**THE REQUEST:**
Render the rows as a Markdown table with columns n and Line, starting at the line containing "beyond (505, 1264)" and continuing through the last row, both ends included, with blank lines omitted.
** Start DATA SUPPLIED **
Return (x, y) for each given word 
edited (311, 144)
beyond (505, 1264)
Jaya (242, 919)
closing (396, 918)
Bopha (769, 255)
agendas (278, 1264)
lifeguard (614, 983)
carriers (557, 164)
** End DATA SUPPLIED **
**ANSWER FOR THE TASK:**
| n | Line |
|---|---|
| 1 | beyond (505, 1264) |
| 2 | Jaya (242, 919) |
| 3 | closing (396, 918) |
| 4 | Bopha (769, 255) |
| 5 | agendas (278, 1264) |
| 6 | lifeguard (614, 983) |
| 7 | carriers (557, 164) |